-- Task brief --
Retype, character for character, the line containing "school desk: (206, 231)" along with each line after it through the end of the data, and only those.
%%
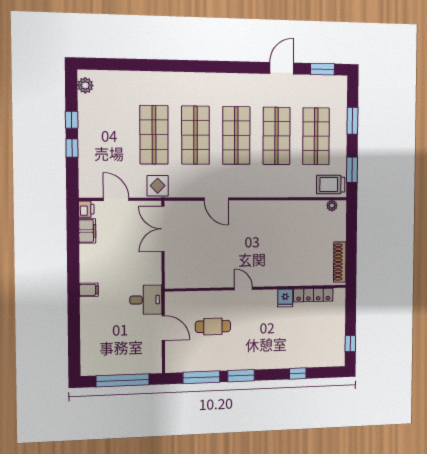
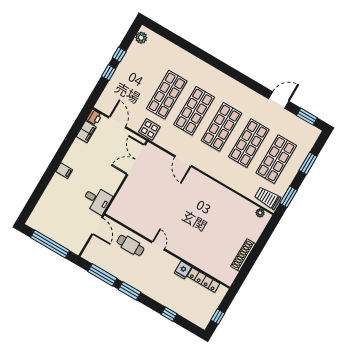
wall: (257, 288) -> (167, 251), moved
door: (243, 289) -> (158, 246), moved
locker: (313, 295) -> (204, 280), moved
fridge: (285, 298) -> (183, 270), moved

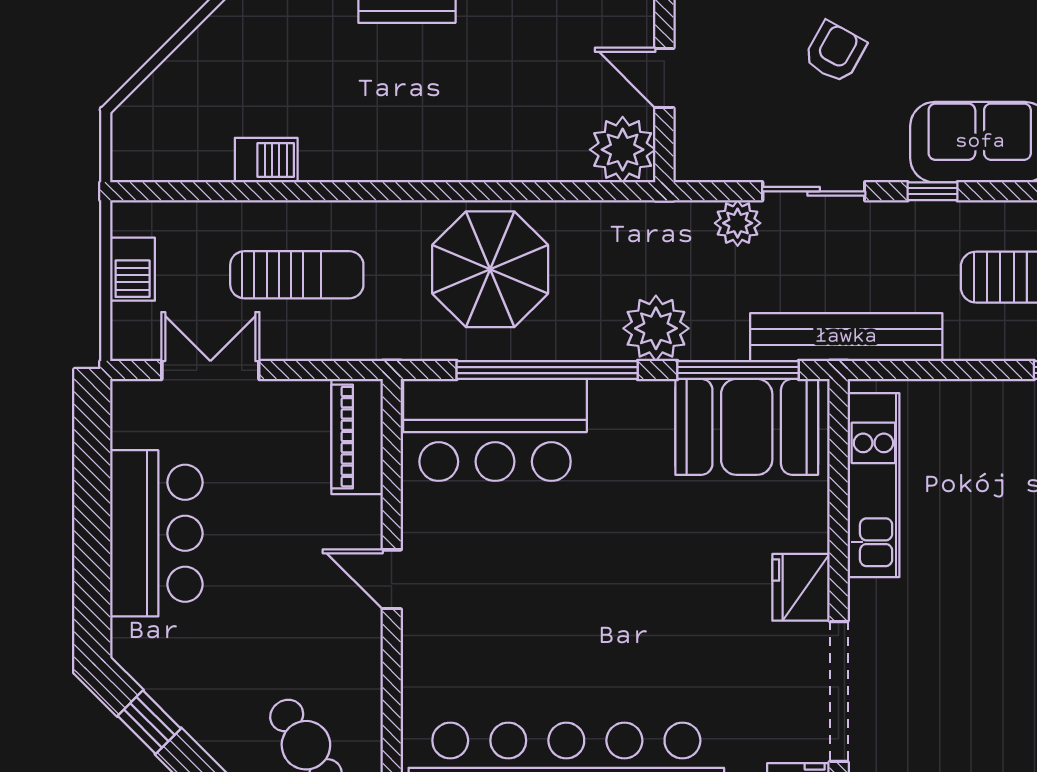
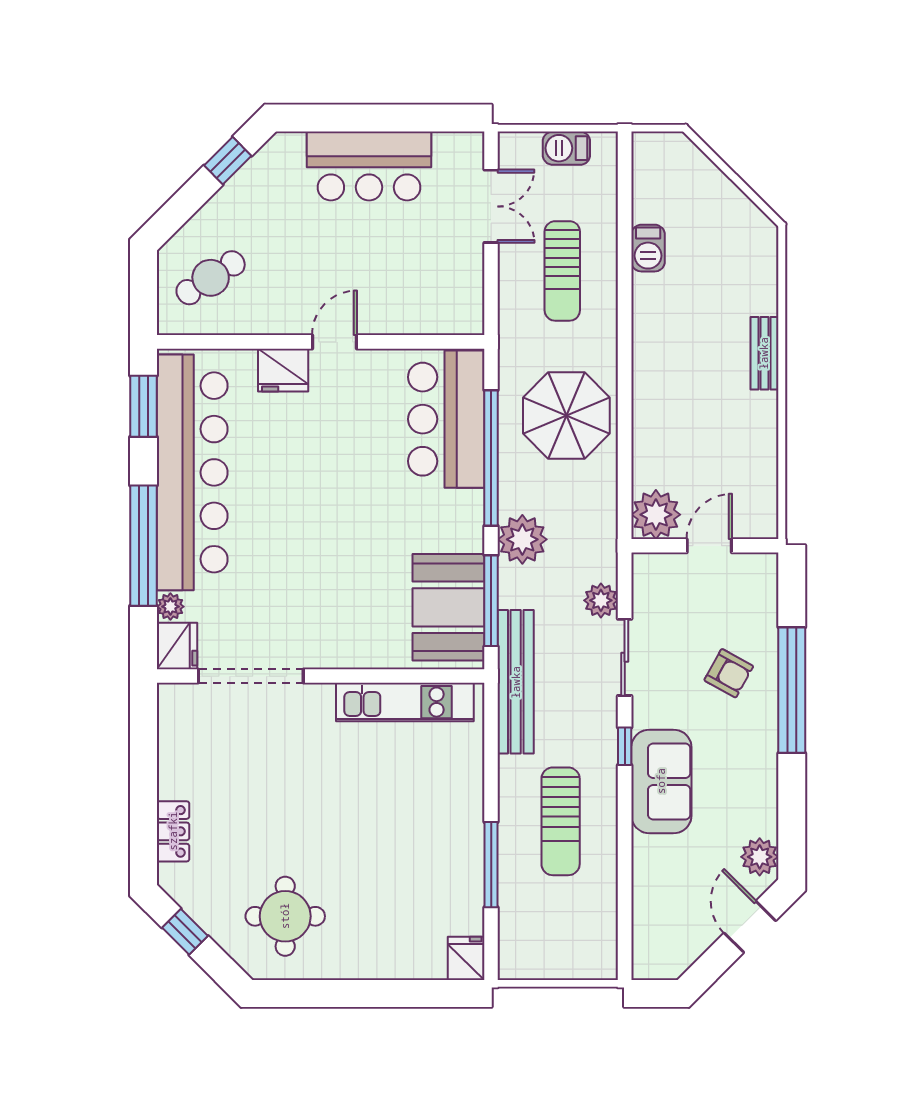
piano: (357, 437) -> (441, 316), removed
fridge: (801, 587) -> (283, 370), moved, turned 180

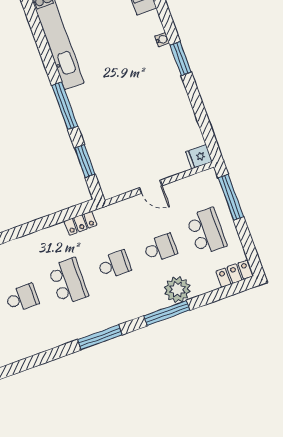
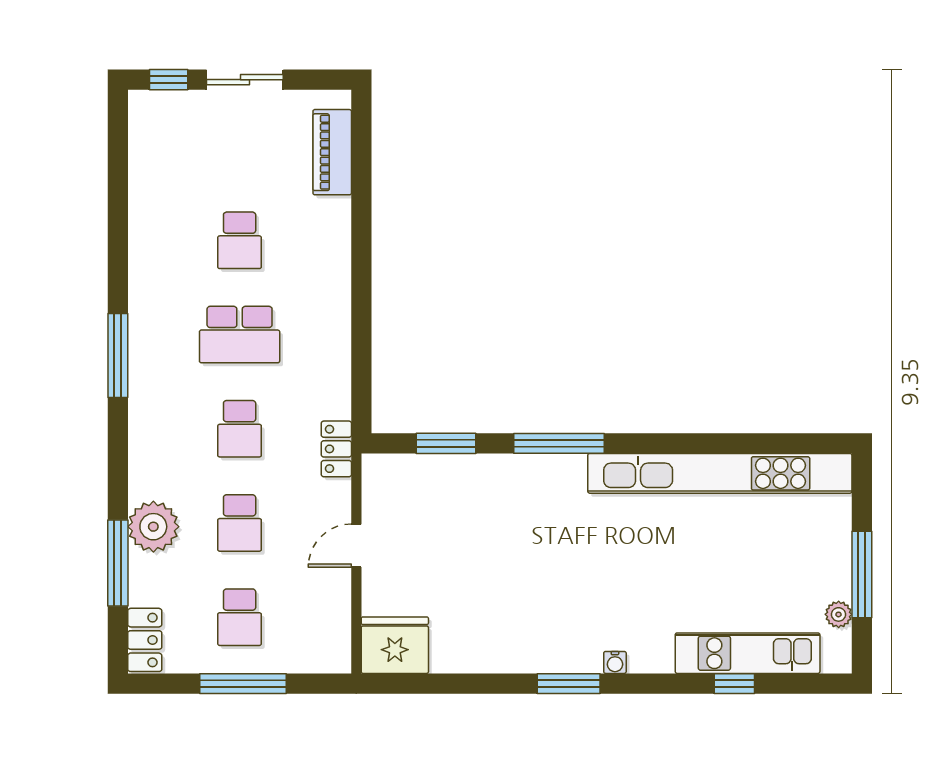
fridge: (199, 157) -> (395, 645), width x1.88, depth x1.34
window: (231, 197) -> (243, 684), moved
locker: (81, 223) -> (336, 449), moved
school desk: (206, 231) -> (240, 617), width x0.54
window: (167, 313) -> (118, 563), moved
%%
-- Answer to the problem --
school desk: (206, 231) -> (240, 617), width x0.54
window: (167, 313) -> (118, 563), moved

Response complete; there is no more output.